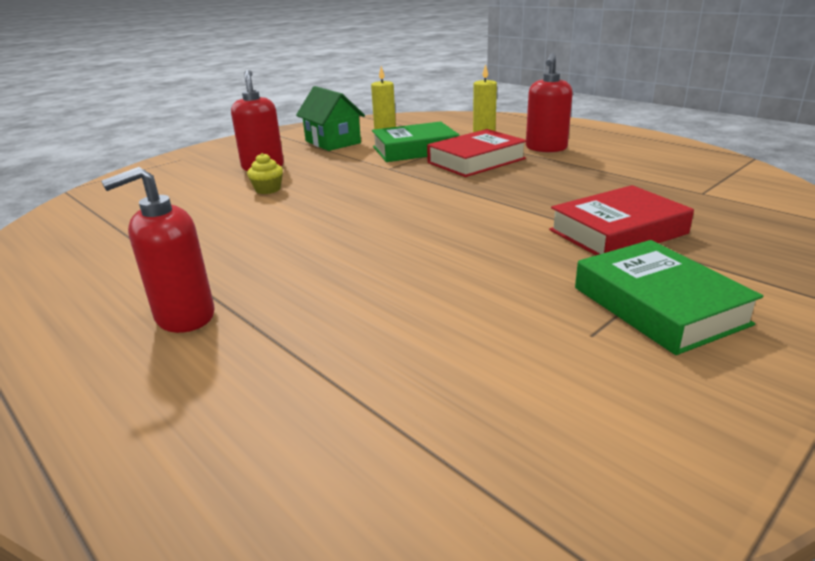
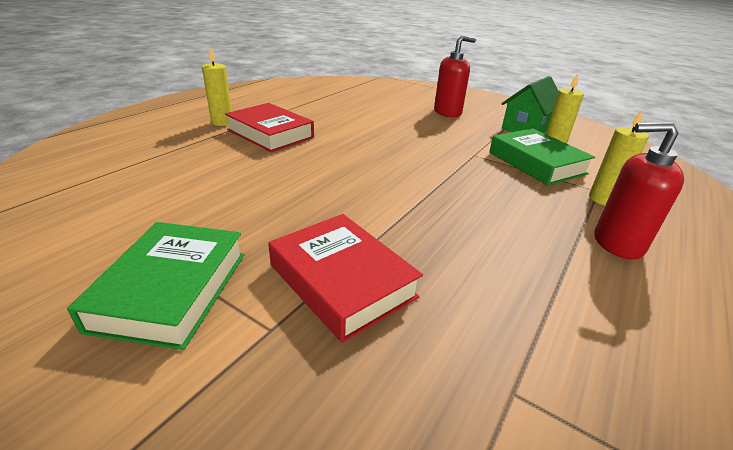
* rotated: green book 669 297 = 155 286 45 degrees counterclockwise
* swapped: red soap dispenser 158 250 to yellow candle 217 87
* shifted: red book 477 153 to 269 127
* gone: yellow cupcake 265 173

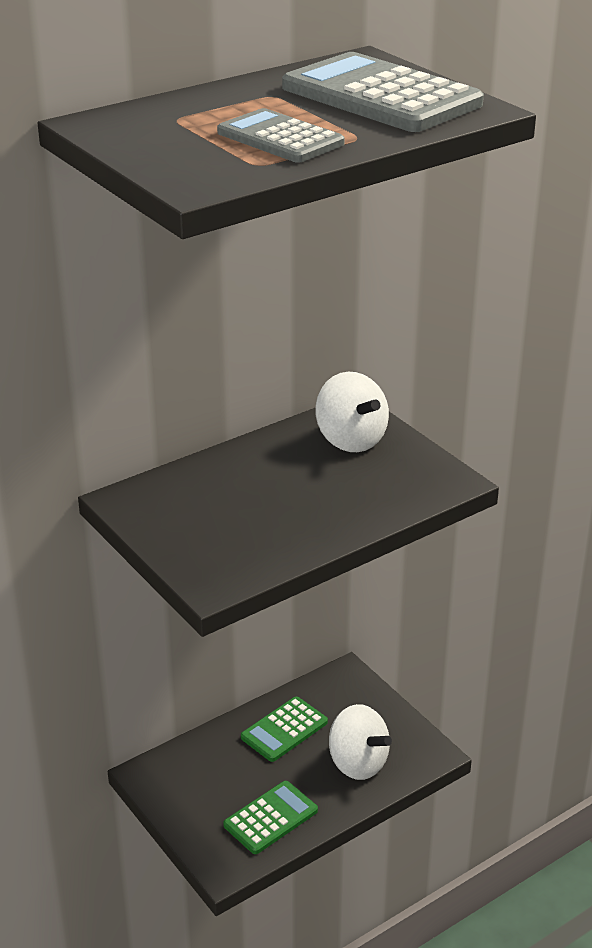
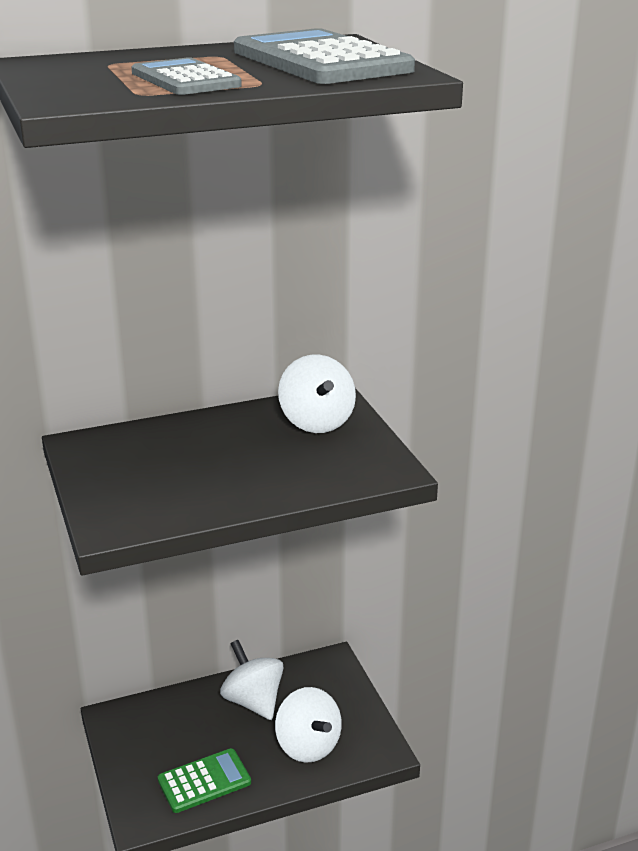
* swapped: green calculator 284 729 to white spinning top 252 680

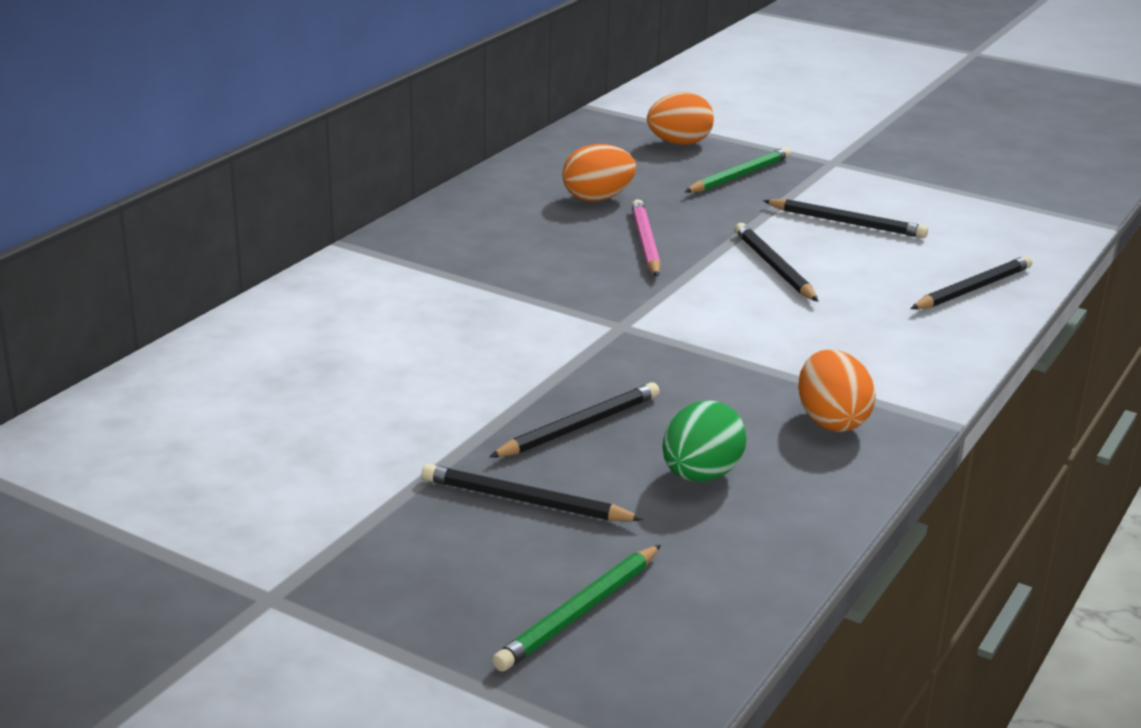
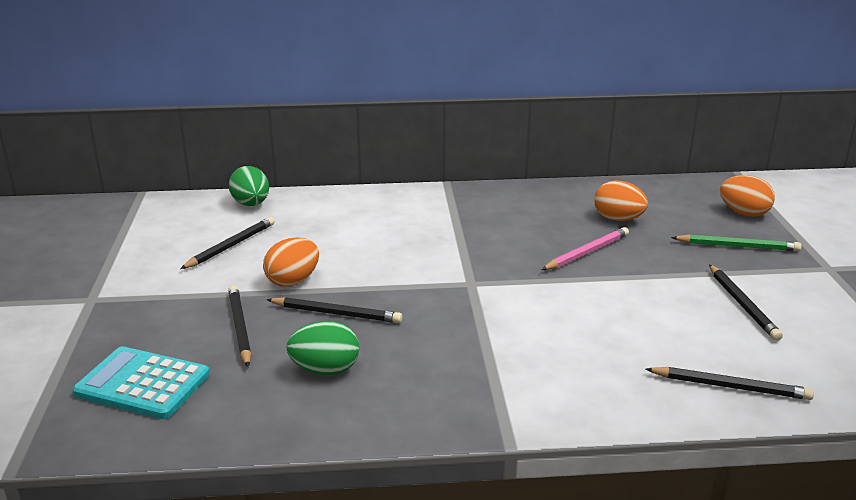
* swapped: green pencil 576 608 to turquoise calculator 141 382
* shifted: black pencil 777 262 to 227 243
* new: green egg 249 186
* shifted: orange egg 837 390 to 291 262

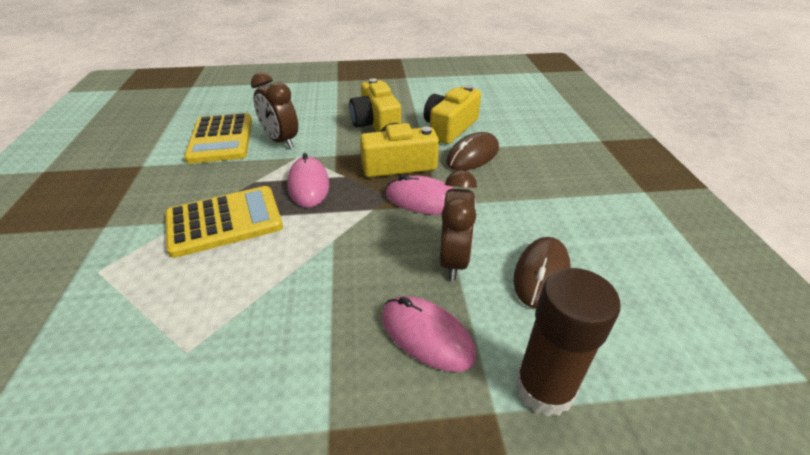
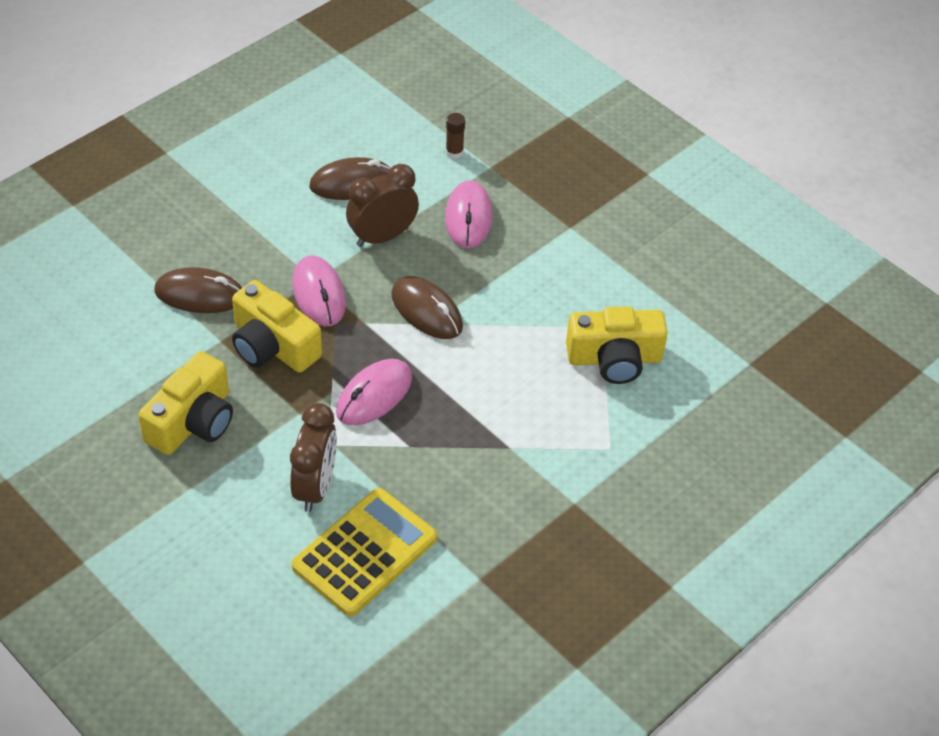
* new: brown mouse 427 307
* scaled: brown glue stick 567 342 = 455 136 x0.45
* shifted: yellow camera 452 114 to 617 345
* gone: yellow calculator 224 222

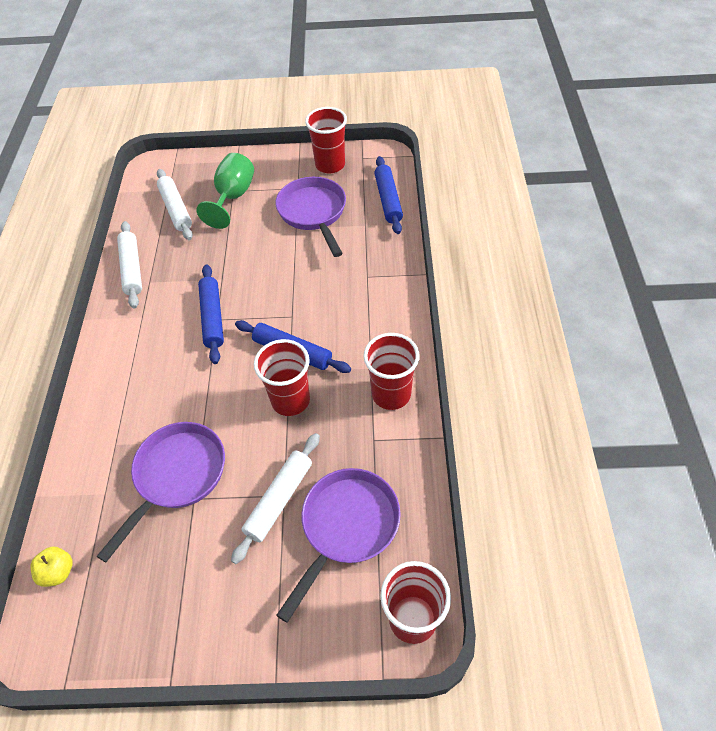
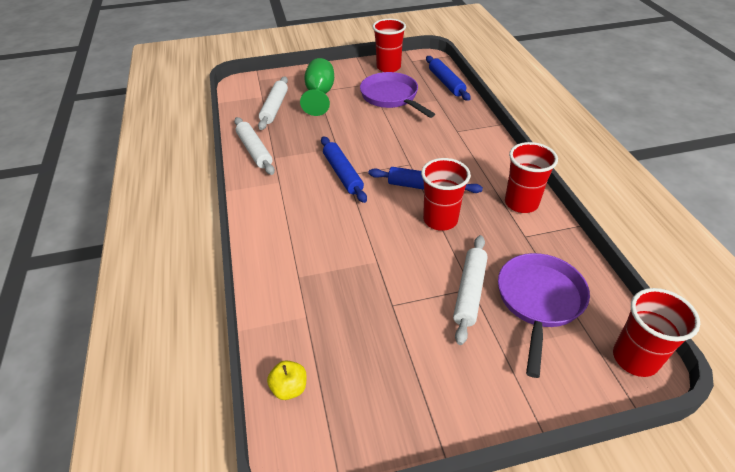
* rotated: white rolling pin 175 204 = 273 103 45 degrees clockwise
* gone: purple pan 161 492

▸ **TO DO**
Exactly as they stand, write the lines from the one holding "mouse 427 307" to the end of the material, both ends included. Do not copy the pictures.

▸ **EXERCISE SOLUTION**
* new: brown mouse 427 307
* scaled: brown glue stick 567 342 = 455 136 x0.45
* shifted: yellow camera 452 114 to 617 345
* gone: yellow calculator 224 222

* rotated: white rolling pin 175 204 = 273 103 45 degrees clockwise
* gone: purple pan 161 492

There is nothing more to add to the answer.